*Action item:*
Pictures stay out of this copy; please retype only the lines from the start of the records through the line with "cyan semicircle: (116, 49)".

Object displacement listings
○ ○ ○ ○

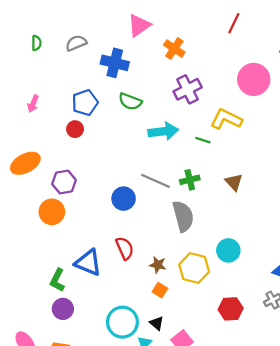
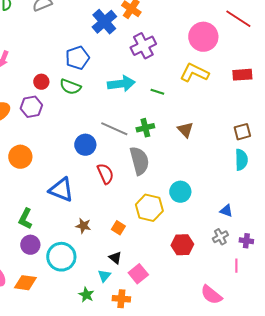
blue cross: (115, 63) -> (104, 22), moved, turned 35
green semicircle: (130, 101) -> (70, 87), moved
blue pentagon: (85, 103) -> (77, 58), moved
yellow L-shape: (226, 119) -> (194, 73), moved
purple hexagon: (64, 182) -> (31, 107), moved
red semicircle: (125, 248) -> (105, 174), moved
blue triangle: (88, 263) -> (61, 190), moved
brown star: (158, 265) -> (83, 226), moved
cyan circle: (122, 322) -> (61, 257), moved

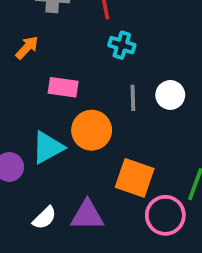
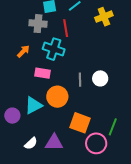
cyan cross: (122, 45) -> (54, 49), moved, size x1.5

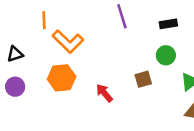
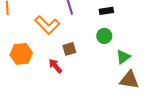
orange L-shape: (68, 41) -> (47, 25), moved
brown square: (143, 79) -> (69, 49), moved

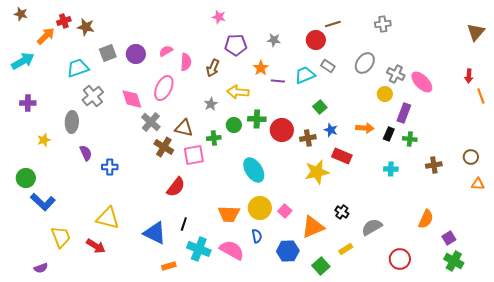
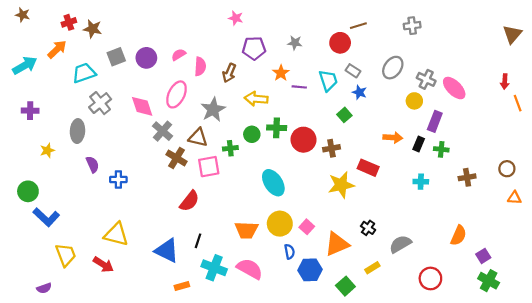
orange arrow: (46, 36) -> (57, 49), moved
cyan trapezoid: (305, 75) -> (328, 80), turned 95
gray star: (211, 104) -> (213, 110), moved, size x1.6
blue star: (331, 130) -> (359, 92), moved
blue semicircle: (257, 236) -> (289, 252), moved

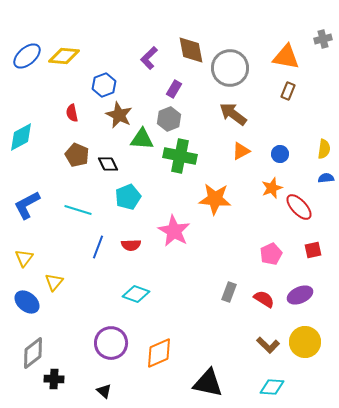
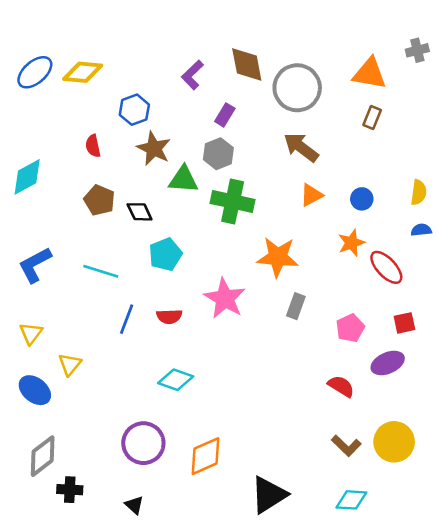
gray rectangle: (229, 292) -> (296, 306), moved
purple ellipse: (300, 295) -> (388, 363), moved
black triangle: (208, 383) -> (269, 495), turned -44

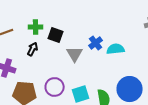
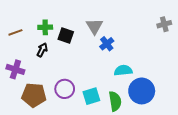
cyan semicircle: (116, 49) -> (123, 70), moved
gray triangle: (75, 54) -> (94, 26), moved

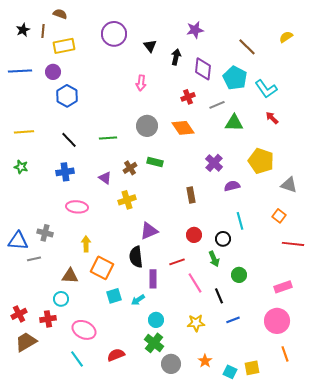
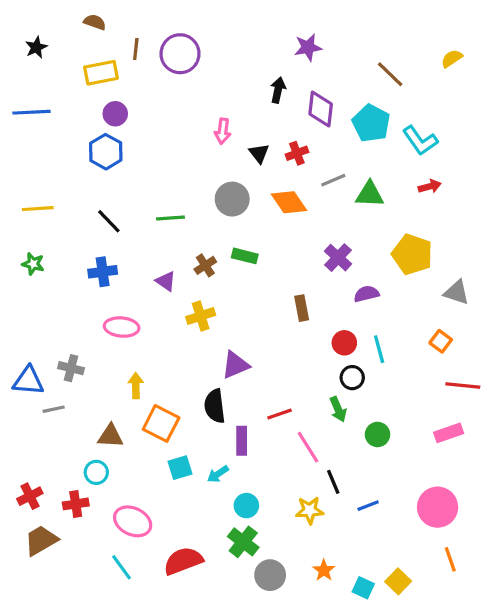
brown line: (43, 31) -> (136, 49), moved
black triangle: (150, 46) -> (259, 153), moved
purple circle: (53, 72) -> (115, 114), moved
gray line: (217, 105) -> (333, 180), moved
red arrow: (272, 118) -> (430, 186), turned 120
red circle: (194, 235) -> (344, 343), moved
pink rectangle: (283, 287) -> (449, 433), moved
black line: (219, 296) -> (333, 482), moved
red semicircle: (116, 355) -> (183, 561), size x1.4
yellow square: (252, 368) -> (398, 581), turned -35

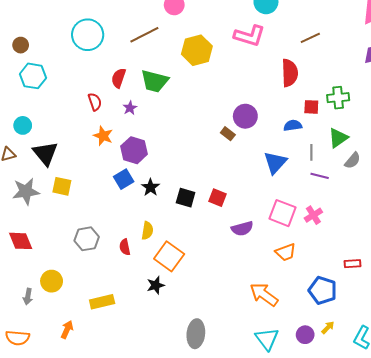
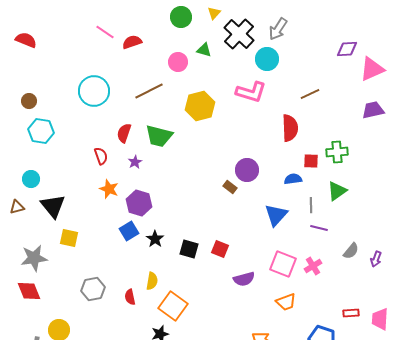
gray semicircle: (353, 161) -> (351, 251), moved
gray star: (26, 191) -> (34, 258), moved

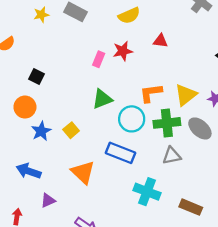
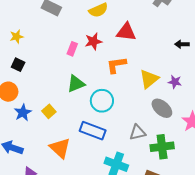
yellow star: (41, 15) -> (17, 37), moved
red triangle: (160, 41) -> (126, 32), size x1.5
orange L-shape: (151, 93) -> (116, 65), moved
green cross: (167, 123) -> (162, 147), moved

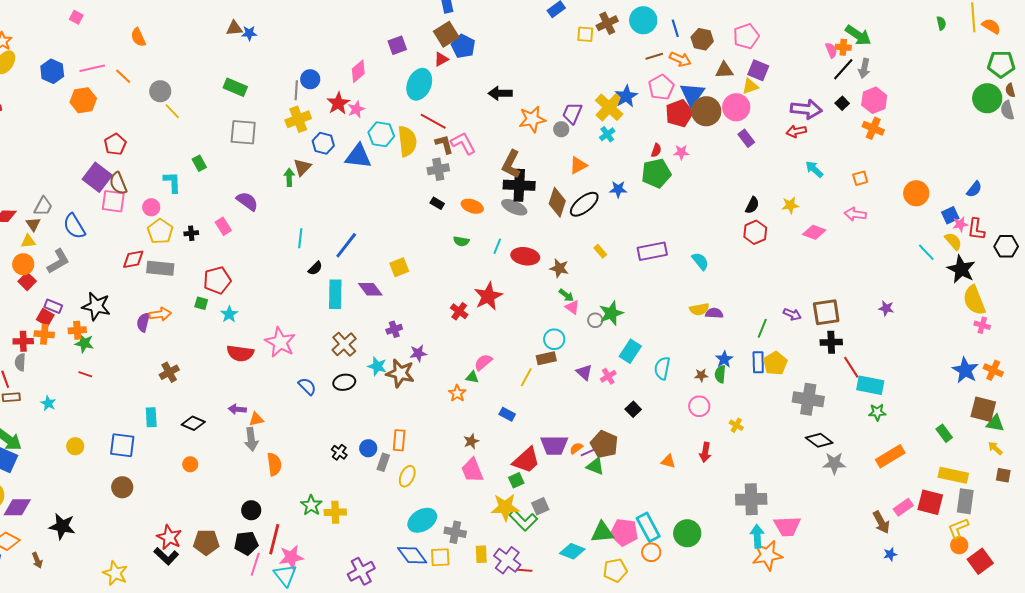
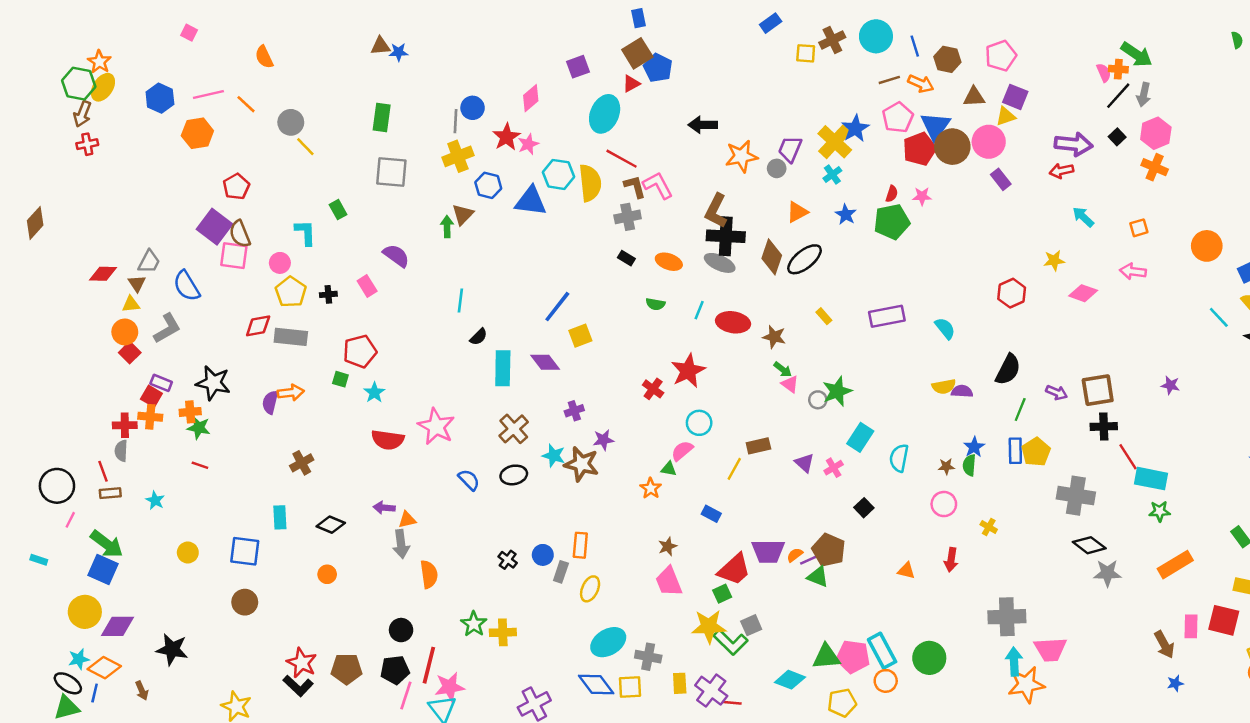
green rectangle: (235, 87) -> (382, 118), turned 75
blue star: (618, 189) -> (846, 214), moved, turned 30
black semicircle: (752, 205) -> (1008, 370), moved, size x1.5
blue line: (346, 245) -> (557, 307), moved
cyan circle: (554, 339) -> (699, 423), moved
pink rectangle: (903, 507) -> (1191, 626), turned -54

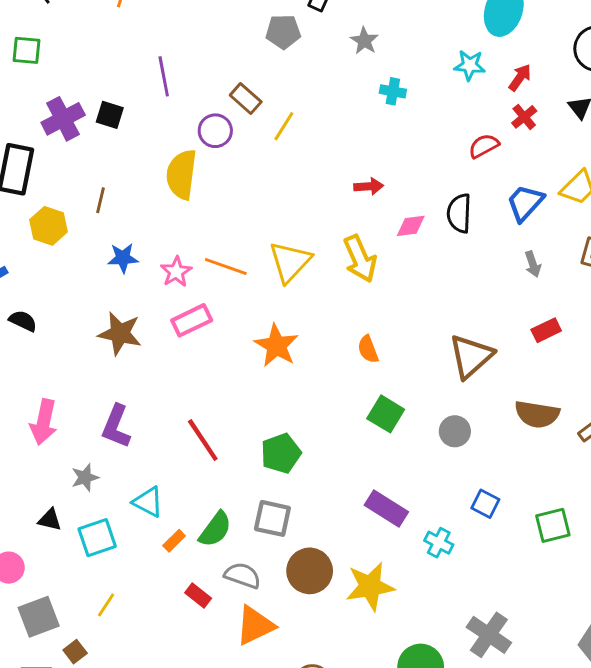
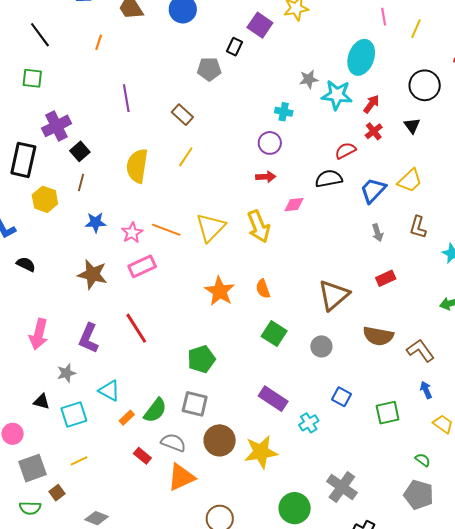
gray star: (364, 41) -> (309, 79), moved, turned 30
cyan star: (470, 65) -> (337, 95), size x1.4
black square: (110, 115) -> (80, 151), moved, turned 30
yellow line: (284, 126) -> (186, 157), moved
purple circle: (215, 131) -> (270, 143), moved
black semicircle: (459, 213) -> (329, 179), moved, turned 76
orange star: (276, 346) -> (220, 291), moved
red line: (203, 440) -> (136, 328), moved
cyan cross: (439, 543) -> (309, 423), turned 30
yellow line: (106, 605) -> (79, 461), turned 30

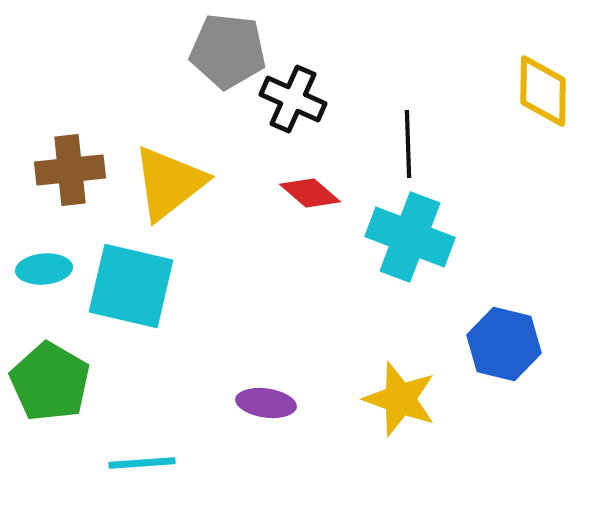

○ ○ ○ ○

*Answer to the problem:*
blue cross: (115, 63) -> (104, 22), moved, turned 35
green semicircle: (130, 101) -> (70, 87), moved
blue pentagon: (85, 103) -> (77, 58), moved
yellow L-shape: (226, 119) -> (194, 73), moved
purple hexagon: (64, 182) -> (31, 107), moved
red semicircle: (125, 248) -> (105, 174), moved
blue triangle: (88, 263) -> (61, 190), moved
brown star: (158, 265) -> (83, 226), moved
cyan circle: (122, 322) -> (61, 257), moved

cyan cross: (122, 45) -> (54, 49), moved, size x1.5

orange L-shape: (68, 41) -> (47, 25), moved
brown square: (143, 79) -> (69, 49), moved

orange arrow: (46, 36) -> (57, 49), moved
cyan trapezoid: (305, 75) -> (328, 80), turned 95
gray star: (211, 104) -> (213, 110), moved, size x1.6
blue star: (331, 130) -> (359, 92), moved
blue semicircle: (257, 236) -> (289, 252), moved

gray rectangle: (229, 292) -> (296, 306), moved
purple ellipse: (300, 295) -> (388, 363), moved
black triangle: (208, 383) -> (269, 495), turned -44

cyan semicircle: (116, 49) -> (123, 70), moved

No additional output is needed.